▶ What is being asked: Repeat the lines from the line with "orange brick I2 level 1 -> none" to the line with "orange round brick L7" in the listing below, keeping both end lines and adding nothing.

▶ Data extracts:

§

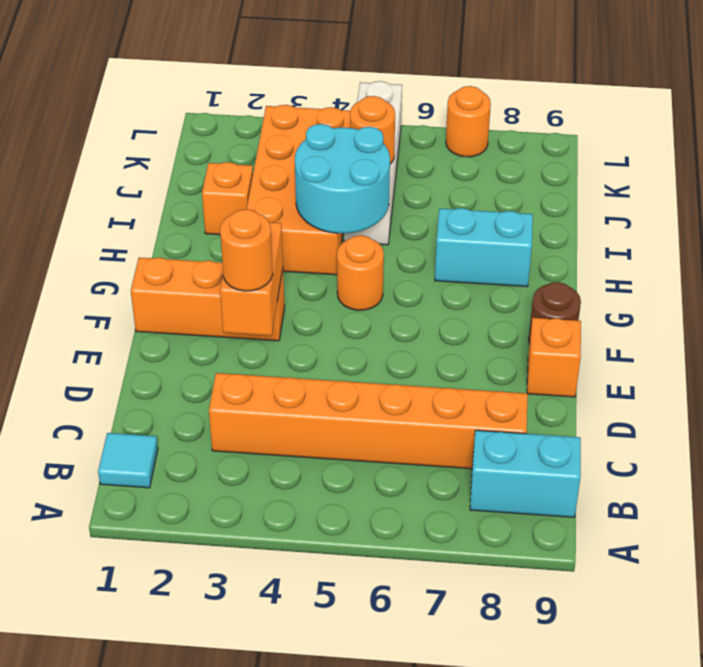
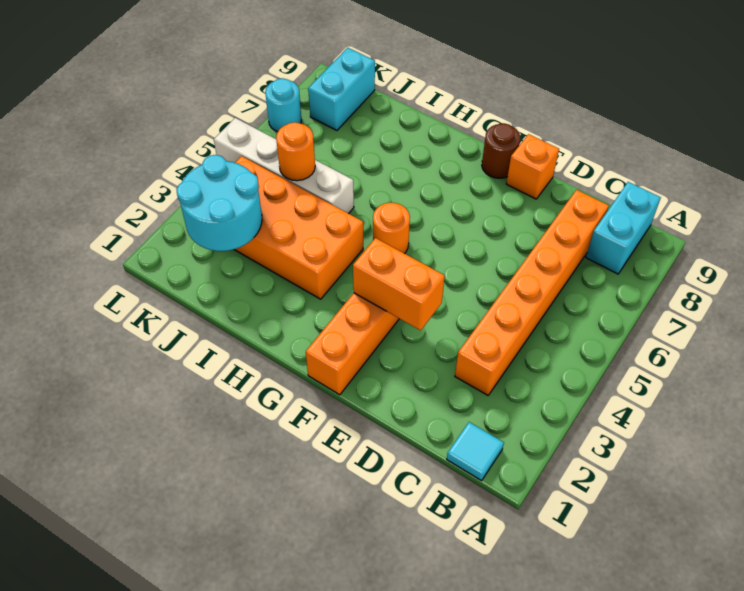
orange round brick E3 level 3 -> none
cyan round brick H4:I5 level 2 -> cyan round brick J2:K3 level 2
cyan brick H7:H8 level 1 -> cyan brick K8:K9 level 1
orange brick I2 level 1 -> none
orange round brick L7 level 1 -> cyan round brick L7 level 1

§

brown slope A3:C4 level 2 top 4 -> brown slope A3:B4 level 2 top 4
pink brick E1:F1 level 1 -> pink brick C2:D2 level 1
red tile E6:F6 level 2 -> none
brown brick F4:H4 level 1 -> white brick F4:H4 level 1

§

▶ Reply:
orange brick I2 level 1 -> none
orange round brick L7 level 1 -> cyan round brick L7 level 1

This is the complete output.